== DATASET RECORDS ==
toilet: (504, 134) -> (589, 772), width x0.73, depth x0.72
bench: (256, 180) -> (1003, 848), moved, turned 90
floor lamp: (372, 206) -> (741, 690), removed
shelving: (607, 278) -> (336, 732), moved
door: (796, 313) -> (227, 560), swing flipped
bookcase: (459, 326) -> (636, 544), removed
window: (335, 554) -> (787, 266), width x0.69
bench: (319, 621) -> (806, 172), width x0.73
===
**JOB**. Once you have read the entries, repeat them all exactly.

**ANSWER SPACE**.
toilet: (504, 134) -> (589, 772), width x0.73, depth x0.72
bench: (256, 180) -> (1003, 848), moved, turned 90
floor lamp: (372, 206) -> (741, 690), removed
shelving: (607, 278) -> (336, 732), moved
door: (796, 313) -> (227, 560), swing flipped
bookcase: (459, 326) -> (636, 544), removed
window: (335, 554) -> (787, 266), width x0.69
bench: (319, 621) -> (806, 172), width x0.73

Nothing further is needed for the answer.